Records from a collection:
>>>
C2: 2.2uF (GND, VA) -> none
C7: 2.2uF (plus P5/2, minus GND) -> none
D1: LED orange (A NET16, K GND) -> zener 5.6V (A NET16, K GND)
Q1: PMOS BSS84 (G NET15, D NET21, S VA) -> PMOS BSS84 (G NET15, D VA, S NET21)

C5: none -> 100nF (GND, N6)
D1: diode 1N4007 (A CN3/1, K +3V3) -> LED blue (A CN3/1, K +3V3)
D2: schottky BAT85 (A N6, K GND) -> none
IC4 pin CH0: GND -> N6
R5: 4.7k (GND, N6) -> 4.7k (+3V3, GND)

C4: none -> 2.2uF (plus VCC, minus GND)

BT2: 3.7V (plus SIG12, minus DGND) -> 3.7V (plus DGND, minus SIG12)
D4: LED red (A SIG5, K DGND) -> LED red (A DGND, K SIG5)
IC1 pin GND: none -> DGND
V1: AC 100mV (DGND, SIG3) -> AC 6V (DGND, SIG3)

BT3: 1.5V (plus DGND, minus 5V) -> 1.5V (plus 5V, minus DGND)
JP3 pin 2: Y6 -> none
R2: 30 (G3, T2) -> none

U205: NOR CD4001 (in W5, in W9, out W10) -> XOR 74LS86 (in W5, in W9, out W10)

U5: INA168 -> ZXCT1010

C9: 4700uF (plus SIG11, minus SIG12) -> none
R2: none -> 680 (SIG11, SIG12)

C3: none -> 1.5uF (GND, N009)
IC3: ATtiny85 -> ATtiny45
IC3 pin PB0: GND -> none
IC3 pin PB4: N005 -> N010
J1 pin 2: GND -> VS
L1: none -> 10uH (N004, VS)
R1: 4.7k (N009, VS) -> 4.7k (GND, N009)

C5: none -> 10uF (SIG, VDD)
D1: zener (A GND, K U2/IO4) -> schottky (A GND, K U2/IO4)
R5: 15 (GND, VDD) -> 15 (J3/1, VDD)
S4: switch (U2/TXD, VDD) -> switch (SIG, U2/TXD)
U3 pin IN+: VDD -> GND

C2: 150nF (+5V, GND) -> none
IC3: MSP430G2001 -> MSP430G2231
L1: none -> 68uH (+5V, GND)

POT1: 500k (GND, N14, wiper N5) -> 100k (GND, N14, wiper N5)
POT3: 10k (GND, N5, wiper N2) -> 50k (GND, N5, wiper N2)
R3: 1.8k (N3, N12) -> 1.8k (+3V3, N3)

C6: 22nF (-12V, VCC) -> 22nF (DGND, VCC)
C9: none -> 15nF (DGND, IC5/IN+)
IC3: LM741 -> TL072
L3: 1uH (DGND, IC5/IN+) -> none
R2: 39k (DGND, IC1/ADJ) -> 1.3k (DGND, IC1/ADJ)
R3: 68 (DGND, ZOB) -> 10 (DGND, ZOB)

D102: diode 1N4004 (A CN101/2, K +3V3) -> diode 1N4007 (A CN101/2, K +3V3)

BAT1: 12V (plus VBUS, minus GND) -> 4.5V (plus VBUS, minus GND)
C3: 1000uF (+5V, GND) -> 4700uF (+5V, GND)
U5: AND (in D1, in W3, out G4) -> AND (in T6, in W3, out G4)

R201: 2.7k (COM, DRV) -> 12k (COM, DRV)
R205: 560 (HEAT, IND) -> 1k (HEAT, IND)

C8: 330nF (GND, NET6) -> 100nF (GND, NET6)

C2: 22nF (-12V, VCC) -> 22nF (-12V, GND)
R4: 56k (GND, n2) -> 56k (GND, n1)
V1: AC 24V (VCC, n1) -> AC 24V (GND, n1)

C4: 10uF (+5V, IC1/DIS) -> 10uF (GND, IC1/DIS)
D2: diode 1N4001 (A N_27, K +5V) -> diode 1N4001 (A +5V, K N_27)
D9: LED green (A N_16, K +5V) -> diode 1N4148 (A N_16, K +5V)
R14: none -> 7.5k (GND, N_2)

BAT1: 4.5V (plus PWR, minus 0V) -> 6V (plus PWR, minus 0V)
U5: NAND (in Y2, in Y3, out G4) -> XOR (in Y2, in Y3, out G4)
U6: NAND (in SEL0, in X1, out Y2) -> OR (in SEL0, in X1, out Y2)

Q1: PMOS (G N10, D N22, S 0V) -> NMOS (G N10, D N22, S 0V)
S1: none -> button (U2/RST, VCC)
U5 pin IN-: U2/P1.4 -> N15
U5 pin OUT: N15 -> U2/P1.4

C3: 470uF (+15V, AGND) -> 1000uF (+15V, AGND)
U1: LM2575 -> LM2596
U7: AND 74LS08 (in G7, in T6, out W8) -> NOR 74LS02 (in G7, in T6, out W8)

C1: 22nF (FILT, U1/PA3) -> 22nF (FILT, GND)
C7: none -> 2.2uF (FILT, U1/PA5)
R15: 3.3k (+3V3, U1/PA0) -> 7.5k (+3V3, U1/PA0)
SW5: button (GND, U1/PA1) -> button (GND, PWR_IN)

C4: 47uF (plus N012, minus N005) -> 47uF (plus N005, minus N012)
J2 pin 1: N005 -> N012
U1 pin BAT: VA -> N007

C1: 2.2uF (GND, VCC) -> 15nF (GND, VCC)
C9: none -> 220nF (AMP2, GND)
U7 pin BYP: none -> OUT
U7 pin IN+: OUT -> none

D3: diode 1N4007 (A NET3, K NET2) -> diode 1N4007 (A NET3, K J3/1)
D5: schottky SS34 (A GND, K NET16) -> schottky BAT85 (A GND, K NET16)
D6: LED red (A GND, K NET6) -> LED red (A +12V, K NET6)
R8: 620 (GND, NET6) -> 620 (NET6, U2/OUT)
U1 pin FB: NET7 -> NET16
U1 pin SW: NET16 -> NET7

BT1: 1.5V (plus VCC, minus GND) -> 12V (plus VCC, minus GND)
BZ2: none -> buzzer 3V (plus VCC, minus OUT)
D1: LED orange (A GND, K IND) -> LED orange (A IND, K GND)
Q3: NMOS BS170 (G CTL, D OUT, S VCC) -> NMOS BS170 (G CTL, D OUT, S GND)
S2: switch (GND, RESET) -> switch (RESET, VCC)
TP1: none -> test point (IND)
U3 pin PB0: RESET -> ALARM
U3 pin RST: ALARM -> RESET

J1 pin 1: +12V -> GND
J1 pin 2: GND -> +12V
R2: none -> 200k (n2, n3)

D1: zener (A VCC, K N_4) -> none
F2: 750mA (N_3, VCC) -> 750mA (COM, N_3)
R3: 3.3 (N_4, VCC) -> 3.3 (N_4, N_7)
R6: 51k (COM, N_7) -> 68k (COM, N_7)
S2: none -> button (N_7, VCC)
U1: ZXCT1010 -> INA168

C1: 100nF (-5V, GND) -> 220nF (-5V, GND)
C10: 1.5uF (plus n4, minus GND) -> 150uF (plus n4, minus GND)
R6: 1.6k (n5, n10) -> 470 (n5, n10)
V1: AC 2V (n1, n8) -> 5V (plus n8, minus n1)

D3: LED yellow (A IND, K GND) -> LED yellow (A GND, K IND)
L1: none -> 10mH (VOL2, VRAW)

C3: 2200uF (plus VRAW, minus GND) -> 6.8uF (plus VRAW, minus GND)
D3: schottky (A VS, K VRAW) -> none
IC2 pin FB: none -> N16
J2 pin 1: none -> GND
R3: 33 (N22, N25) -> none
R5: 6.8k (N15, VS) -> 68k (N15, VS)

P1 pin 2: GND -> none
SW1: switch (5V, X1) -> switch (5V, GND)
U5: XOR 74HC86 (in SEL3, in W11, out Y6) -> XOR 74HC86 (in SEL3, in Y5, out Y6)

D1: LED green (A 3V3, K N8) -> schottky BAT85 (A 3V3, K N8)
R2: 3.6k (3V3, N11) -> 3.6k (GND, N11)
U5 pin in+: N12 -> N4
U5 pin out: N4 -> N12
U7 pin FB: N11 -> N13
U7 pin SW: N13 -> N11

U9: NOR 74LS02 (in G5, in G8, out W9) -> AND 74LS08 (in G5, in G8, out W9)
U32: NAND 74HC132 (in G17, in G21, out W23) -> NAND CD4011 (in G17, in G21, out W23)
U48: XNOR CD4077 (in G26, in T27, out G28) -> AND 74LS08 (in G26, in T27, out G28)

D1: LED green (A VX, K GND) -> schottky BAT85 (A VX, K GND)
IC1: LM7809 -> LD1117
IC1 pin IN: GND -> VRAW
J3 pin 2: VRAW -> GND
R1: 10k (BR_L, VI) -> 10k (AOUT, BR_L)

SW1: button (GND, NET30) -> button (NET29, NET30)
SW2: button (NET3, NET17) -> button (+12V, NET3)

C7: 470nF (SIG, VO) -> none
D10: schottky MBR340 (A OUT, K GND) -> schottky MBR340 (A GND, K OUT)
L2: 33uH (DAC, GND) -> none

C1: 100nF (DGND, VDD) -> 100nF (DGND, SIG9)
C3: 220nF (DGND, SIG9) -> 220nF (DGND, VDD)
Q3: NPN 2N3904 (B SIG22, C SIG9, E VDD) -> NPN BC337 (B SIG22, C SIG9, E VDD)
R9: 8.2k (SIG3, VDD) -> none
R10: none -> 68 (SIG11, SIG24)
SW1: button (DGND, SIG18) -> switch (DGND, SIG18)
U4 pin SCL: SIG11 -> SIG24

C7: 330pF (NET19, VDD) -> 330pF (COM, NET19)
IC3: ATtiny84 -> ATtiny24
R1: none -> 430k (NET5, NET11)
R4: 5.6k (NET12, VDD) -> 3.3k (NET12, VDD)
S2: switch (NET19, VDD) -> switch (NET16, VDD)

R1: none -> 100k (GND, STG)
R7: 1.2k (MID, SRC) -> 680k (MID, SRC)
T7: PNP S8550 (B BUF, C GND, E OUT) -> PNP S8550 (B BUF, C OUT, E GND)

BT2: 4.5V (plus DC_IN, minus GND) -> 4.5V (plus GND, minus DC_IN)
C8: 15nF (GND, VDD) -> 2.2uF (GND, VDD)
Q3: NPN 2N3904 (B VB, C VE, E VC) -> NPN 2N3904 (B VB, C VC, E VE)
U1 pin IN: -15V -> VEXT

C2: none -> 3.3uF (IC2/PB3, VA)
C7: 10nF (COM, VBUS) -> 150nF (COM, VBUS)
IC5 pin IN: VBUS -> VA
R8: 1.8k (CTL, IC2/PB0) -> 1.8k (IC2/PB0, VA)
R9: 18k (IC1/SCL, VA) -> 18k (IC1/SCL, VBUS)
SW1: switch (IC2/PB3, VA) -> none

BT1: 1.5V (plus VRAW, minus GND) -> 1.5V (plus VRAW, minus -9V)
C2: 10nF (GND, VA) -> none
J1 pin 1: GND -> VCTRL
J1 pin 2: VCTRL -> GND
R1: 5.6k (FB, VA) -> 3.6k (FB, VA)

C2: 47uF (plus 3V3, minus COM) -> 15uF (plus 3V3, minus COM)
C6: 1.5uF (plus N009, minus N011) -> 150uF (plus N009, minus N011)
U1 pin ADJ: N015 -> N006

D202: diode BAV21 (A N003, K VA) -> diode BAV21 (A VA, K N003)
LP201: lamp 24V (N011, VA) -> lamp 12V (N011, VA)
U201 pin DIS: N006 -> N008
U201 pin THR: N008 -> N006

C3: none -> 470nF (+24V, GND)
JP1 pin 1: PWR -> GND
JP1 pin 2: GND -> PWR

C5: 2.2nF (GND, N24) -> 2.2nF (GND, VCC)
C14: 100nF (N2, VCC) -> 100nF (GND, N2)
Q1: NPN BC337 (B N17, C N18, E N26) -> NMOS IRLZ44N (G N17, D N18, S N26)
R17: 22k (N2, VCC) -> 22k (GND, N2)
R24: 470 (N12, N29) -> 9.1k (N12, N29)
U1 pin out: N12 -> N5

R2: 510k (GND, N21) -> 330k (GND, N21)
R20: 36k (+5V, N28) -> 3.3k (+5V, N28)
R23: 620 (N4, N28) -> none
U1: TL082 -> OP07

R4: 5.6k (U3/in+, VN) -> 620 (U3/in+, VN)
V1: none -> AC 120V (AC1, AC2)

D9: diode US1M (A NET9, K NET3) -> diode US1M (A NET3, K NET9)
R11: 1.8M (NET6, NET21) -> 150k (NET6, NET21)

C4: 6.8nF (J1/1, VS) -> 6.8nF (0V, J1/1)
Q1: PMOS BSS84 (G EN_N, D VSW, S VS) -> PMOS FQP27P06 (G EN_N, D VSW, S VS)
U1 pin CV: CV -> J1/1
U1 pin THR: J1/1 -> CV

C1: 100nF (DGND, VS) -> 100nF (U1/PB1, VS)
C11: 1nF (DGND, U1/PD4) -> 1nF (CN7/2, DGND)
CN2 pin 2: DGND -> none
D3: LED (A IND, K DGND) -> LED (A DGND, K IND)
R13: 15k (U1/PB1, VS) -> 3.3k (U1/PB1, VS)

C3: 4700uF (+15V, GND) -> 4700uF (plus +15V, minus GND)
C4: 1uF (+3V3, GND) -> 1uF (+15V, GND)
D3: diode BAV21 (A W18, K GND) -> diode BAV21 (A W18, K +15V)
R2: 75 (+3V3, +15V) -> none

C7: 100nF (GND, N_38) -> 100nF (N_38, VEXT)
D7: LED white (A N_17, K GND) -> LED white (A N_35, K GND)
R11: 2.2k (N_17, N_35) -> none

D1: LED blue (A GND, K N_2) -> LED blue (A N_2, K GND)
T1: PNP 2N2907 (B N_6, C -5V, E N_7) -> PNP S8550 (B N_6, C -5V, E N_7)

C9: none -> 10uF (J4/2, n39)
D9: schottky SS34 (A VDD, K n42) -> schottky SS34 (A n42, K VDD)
<<<
Copy each line of the records that has "PMOS" in it.

▶ SOLUTION TO THIS TASK
Q1: PMOS BSS84 (G NET15, D NET21, S VA) -> PMOS BSS84 (G NET15, D VA, S NET21)
Q1: PMOS (G N10, D N22, S 0V) -> NMOS (G N10, D N22, S 0V)
Q1: PMOS BSS84 (G EN_N, D VSW, S VS) -> PMOS FQP27P06 (G EN_N, D VSW, S VS)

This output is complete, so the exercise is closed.